◆ WHAT THE TASK ASKS
Starting at the line that contains "cyan tile D5", transcribe every remaining line of the entries exactly, including the last one.

◆ MATERIAL TO PROCESS

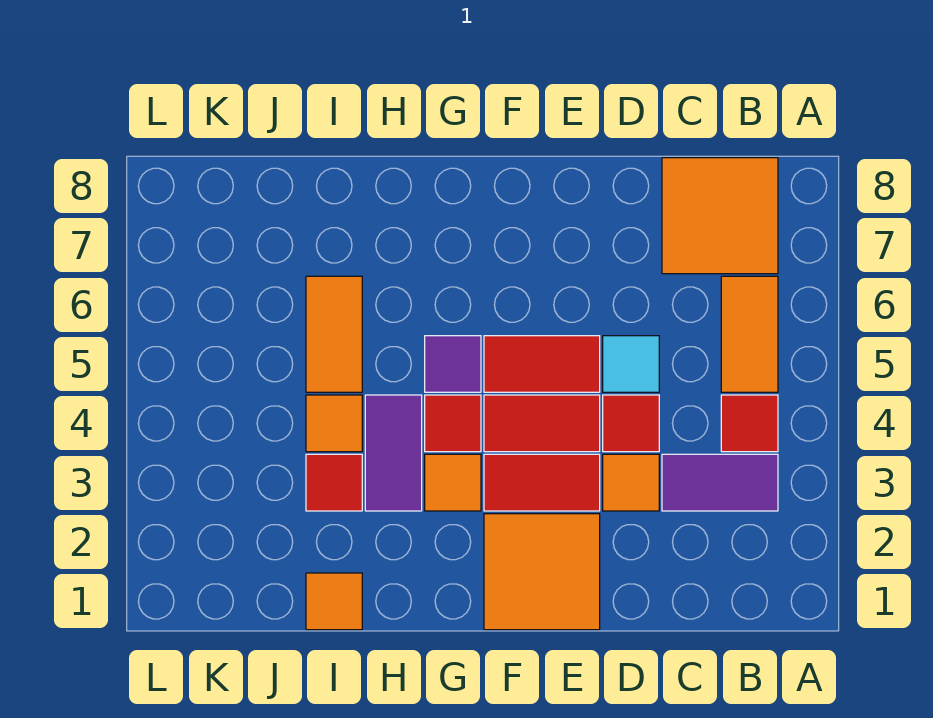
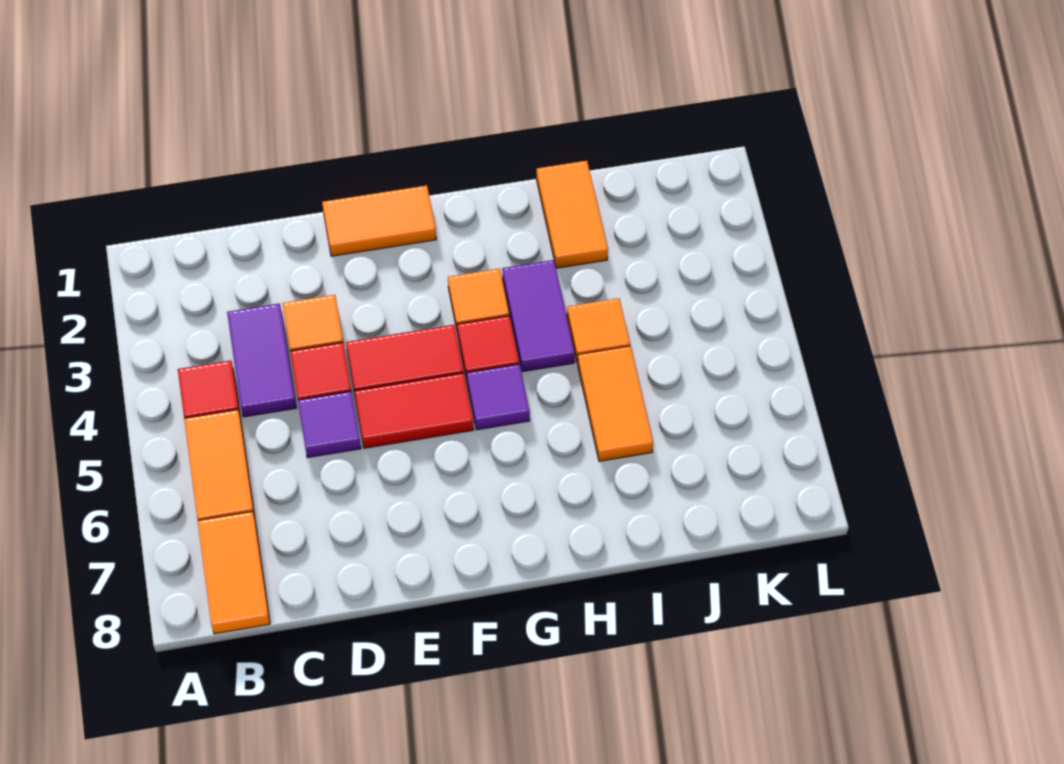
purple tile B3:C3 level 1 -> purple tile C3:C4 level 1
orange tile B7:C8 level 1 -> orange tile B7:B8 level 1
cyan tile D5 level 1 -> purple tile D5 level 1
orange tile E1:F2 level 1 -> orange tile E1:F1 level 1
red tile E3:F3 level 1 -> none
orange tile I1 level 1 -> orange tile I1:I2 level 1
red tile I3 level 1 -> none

◆ REPLY
cyan tile D5 level 1 -> purple tile D5 level 1
orange tile E1:F2 level 1 -> orange tile E1:F1 level 1
red tile E3:F3 level 1 -> none
orange tile I1 level 1 -> orange tile I1:I2 level 1
red tile I3 level 1 -> none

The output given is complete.